EXTRACTED INFORMATION ▸
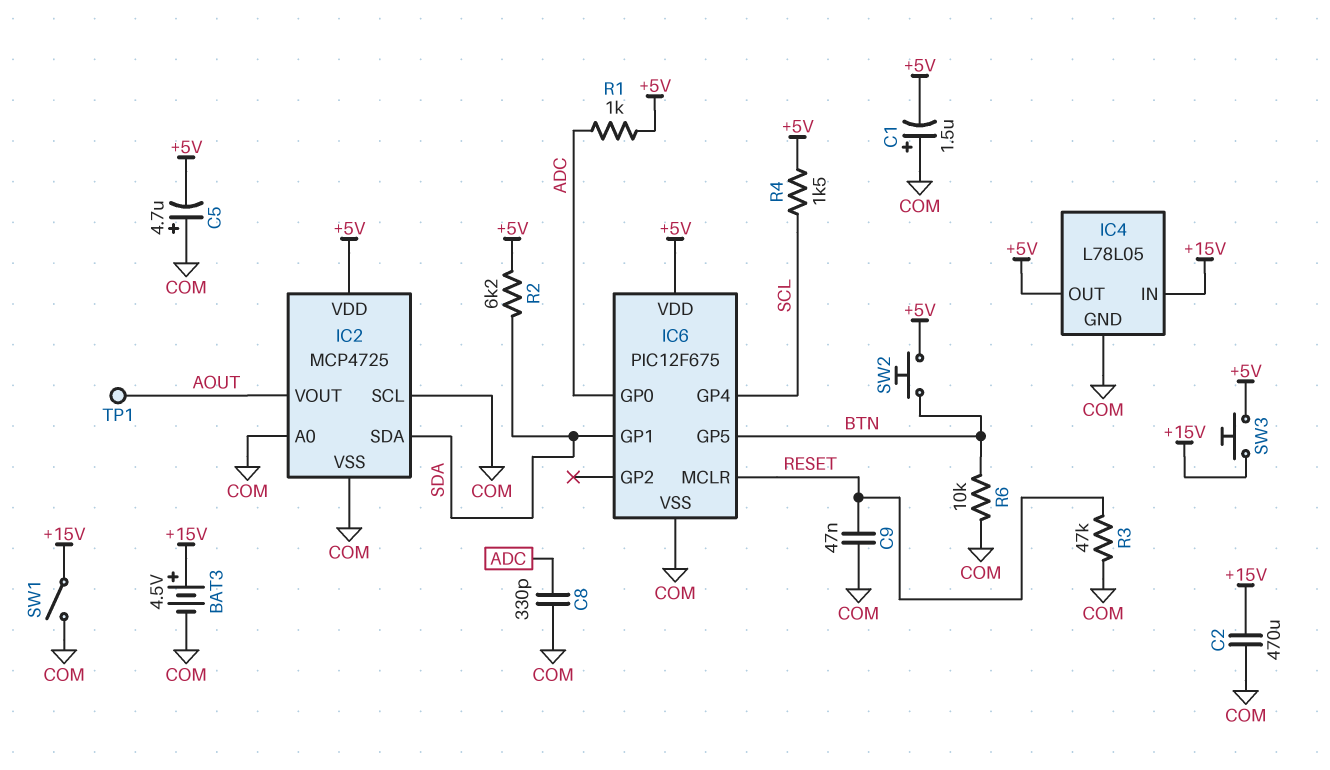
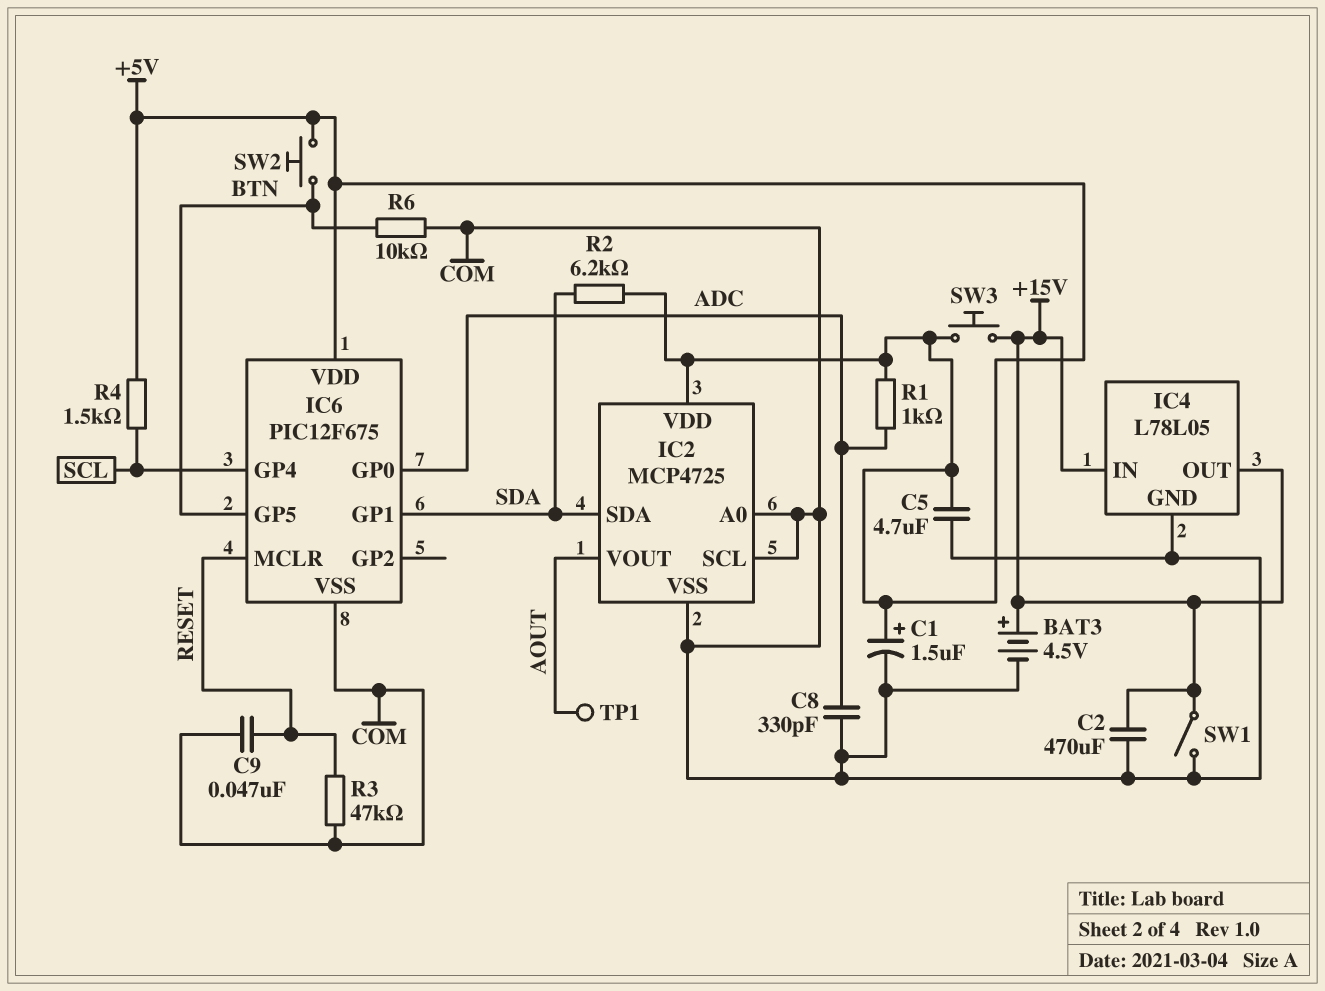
C1: 1.5uF (plus COM, minus +5V) -> 1.5uF (plus +5V, minus COM)
C5: 4.7uF (plus COM, minus +5V) -> 4.7uF (+5V, COM)
IC4 pin OUT: +5V -> +15V

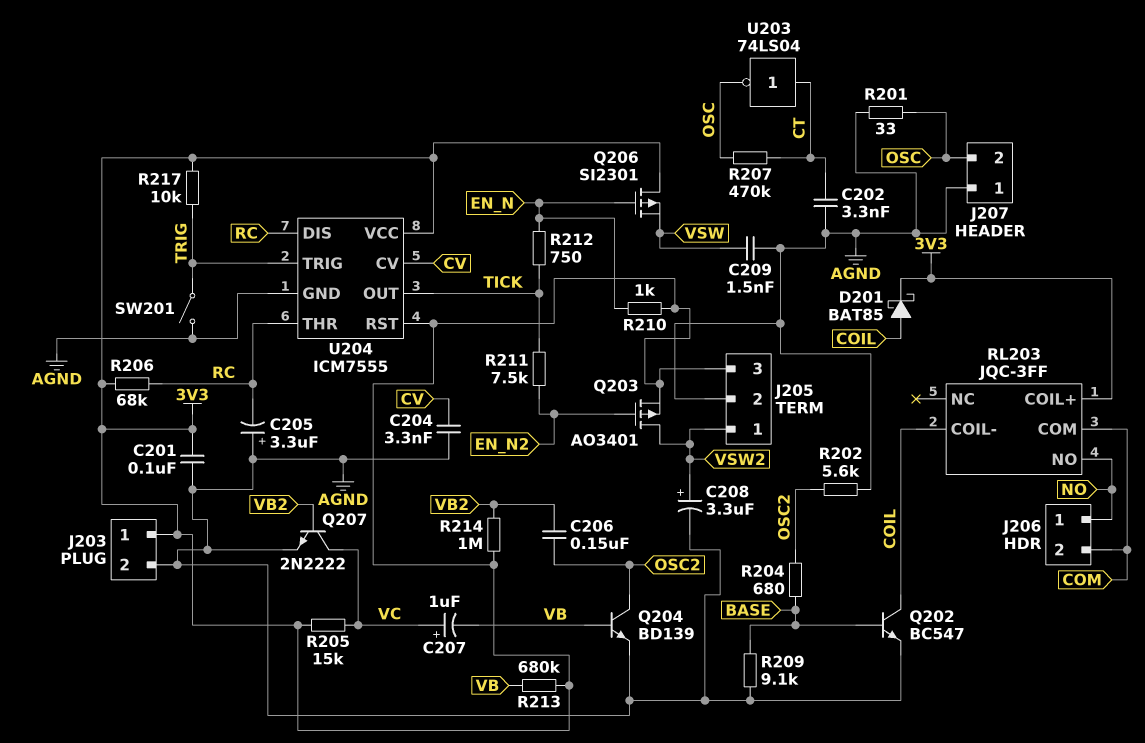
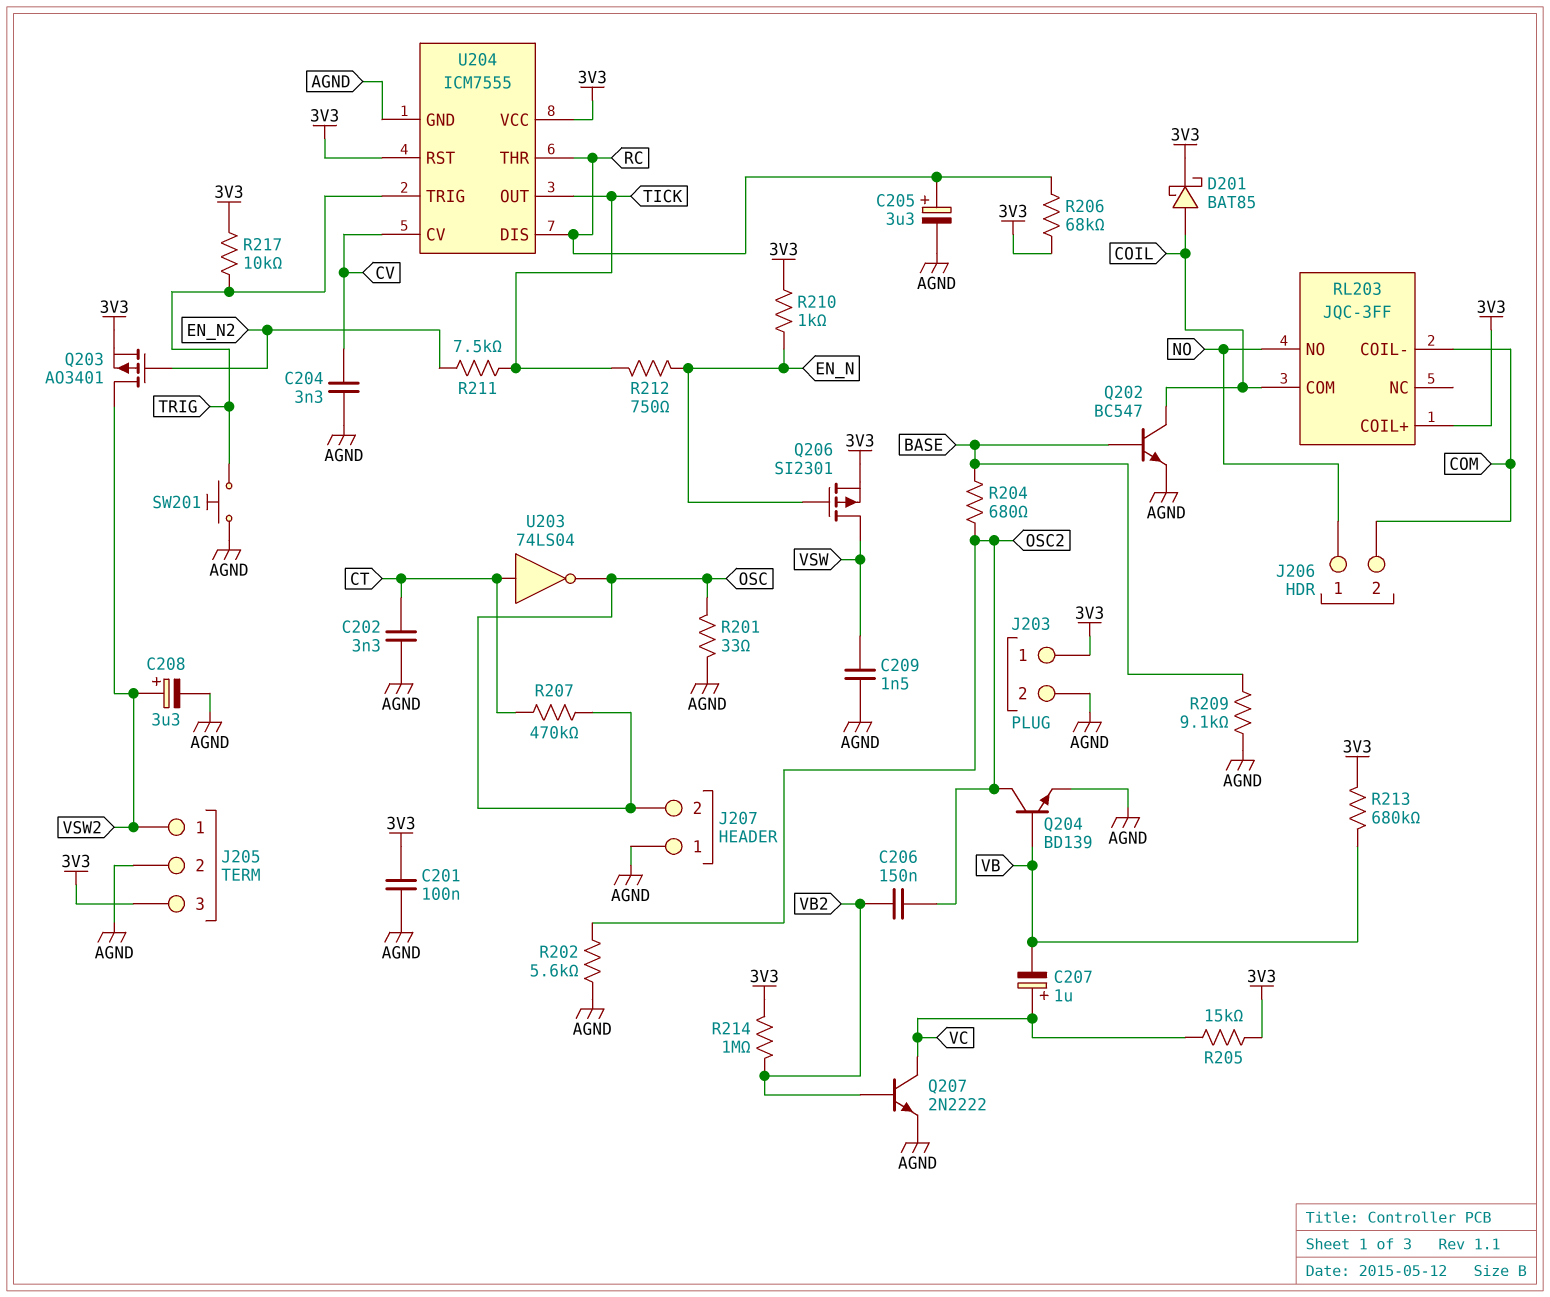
C205: 3.3uF (plus AGND, minus RC) -> 3.3uF (plus RC, minus AGND)
Q206: PMOS SI2301 (G EN_N, D 3V3, S VSW) -> PMOS SI2301 (G EN_N, D VSW, S 3V3)
RL203 pin COIL-: COIL -> COM
RL203 pin COM: COM -> COIL
SW201: switch (AGND, TRIG) -> button (AGND, TRIG)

EXERCISE GOAL ▸
Only the lines from the first line of the entries through the line containing "C205: 3.3uF (plus" should be output, exactly as they are, without pictures.

ANSWER SECTION ▸
C1: 1.5uF (plus COM, minus +5V) -> 1.5uF (plus +5V, minus COM)
C5: 4.7uF (plus COM, minus +5V) -> 4.7uF (+5V, COM)
IC4 pin OUT: +5V -> +15V

C205: 3.3uF (plus AGND, minus RC) -> 3.3uF (plus RC, minus AGND)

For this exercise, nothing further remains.